**Provided records**
----------

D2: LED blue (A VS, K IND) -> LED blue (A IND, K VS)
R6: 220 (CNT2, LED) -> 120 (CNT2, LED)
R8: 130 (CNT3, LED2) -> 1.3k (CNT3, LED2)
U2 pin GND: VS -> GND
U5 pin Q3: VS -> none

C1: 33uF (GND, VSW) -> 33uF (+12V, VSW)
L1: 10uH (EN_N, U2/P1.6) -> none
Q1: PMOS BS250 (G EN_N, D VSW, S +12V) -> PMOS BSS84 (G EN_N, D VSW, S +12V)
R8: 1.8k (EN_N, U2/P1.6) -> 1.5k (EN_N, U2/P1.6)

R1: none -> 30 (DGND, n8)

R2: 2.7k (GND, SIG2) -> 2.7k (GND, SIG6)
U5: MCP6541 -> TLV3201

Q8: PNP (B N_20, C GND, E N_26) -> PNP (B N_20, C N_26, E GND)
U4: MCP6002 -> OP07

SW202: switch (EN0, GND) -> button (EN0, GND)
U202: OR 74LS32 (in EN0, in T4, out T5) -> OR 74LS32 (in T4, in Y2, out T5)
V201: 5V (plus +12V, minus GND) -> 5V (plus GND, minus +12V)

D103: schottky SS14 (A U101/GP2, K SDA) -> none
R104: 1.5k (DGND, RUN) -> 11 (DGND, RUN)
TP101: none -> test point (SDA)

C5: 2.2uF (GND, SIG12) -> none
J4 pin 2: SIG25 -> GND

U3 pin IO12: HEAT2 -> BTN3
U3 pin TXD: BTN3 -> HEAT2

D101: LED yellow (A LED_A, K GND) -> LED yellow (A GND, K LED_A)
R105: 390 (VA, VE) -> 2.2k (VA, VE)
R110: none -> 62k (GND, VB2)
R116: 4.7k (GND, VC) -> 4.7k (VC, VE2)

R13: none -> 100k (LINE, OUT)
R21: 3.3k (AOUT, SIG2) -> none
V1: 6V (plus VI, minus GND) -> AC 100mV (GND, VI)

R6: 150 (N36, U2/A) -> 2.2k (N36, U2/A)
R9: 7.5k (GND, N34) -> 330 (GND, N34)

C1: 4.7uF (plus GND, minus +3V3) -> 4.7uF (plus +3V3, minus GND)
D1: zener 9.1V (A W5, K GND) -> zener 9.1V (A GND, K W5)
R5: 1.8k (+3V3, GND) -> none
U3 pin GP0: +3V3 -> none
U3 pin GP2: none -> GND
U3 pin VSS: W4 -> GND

----------

**Exercise directions**
Give back the entire listing, line for line, exactly as it stands.

**Solution for this problem**
D2: LED blue (A VS, K IND) -> LED blue (A IND, K VS)
R6: 220 (CNT2, LED) -> 120 (CNT2, LED)
R8: 130 (CNT3, LED2) -> 1.3k (CNT3, LED2)
U2 pin GND: VS -> GND
U5 pin Q3: VS -> none

C1: 33uF (GND, VSW) -> 33uF (+12V, VSW)
L1: 10uH (EN_N, U2/P1.6) -> none
Q1: PMOS BS250 (G EN_N, D VSW, S +12V) -> PMOS BSS84 (G EN_N, D VSW, S +12V)
R8: 1.8k (EN_N, U2/P1.6) -> 1.5k (EN_N, U2/P1.6)

R1: none -> 30 (DGND, n8)

R2: 2.7k (GND, SIG2) -> 2.7k (GND, SIG6)
U5: MCP6541 -> TLV3201

Q8: PNP (B N_20, C GND, E N_26) -> PNP (B N_20, C N_26, E GND)
U4: MCP6002 -> OP07

SW202: switch (EN0, GND) -> button (EN0, GND)
U202: OR 74LS32 (in EN0, in T4, out T5) -> OR 74LS32 (in T4, in Y2, out T5)
V201: 5V (plus +12V, minus GND) -> 5V (plus GND, minus +12V)

D103: schottky SS14 (A U101/GP2, K SDA) -> none
R104: 1.5k (DGND, RUN) -> 11 (DGND, RUN)
TP101: none -> test point (SDA)

C5: 2.2uF (GND, SIG12) -> none
J4 pin 2: SIG25 -> GND

U3 pin IO12: HEAT2 -> BTN3
U3 pin TXD: BTN3 -> HEAT2

D101: LED yellow (A LED_A, K GND) -> LED yellow (A GND, K LED_A)
R105: 390 (VA, VE) -> 2.2k (VA, VE)
R110: none -> 62k (GND, VB2)
R116: 4.7k (GND, VC) -> 4.7k (VC, VE2)

R13: none -> 100k (LINE, OUT)
R21: 3.3k (AOUT, SIG2) -> none
V1: 6V (plus VI, minus GND) -> AC 100mV (GND, VI)

R6: 150 (N36, U2/A) -> 2.2k (N36, U2/A)
R9: 7.5k (GND, N34) -> 330 (GND, N34)

C1: 4.7uF (plus GND, minus +3V3) -> 4.7uF (plus +3V3, minus GND)
D1: zener 9.1V (A W5, K GND) -> zener 9.1V (A GND, K W5)
R5: 1.8k (+3V3, GND) -> none
U3 pin GP0: +3V3 -> none
U3 pin GP2: none -> GND
U3 pin VSS: W4 -> GND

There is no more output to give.